Required action:
Give the data again in full, with every character unchanged.

Material supplied:
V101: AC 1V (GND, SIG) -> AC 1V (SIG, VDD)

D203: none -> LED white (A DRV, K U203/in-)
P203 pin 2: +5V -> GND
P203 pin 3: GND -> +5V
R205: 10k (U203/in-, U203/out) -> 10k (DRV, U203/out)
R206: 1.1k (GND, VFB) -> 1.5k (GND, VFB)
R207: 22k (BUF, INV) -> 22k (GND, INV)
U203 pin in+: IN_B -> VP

Written solution:
V101: AC 1V (GND, SIG) -> AC 1V (SIG, VDD)

D203: none -> LED white (A DRV, K U203/in-)
P203 pin 2: +5V -> GND
P203 pin 3: GND -> +5V
R205: 10k (U203/in-, U203/out) -> 10k (DRV, U203/out)
R206: 1.1k (GND, VFB) -> 1.5k (GND, VFB)
R207: 22k (BUF, INV) -> 22k (GND, INV)
U203 pin in+: IN_B -> VP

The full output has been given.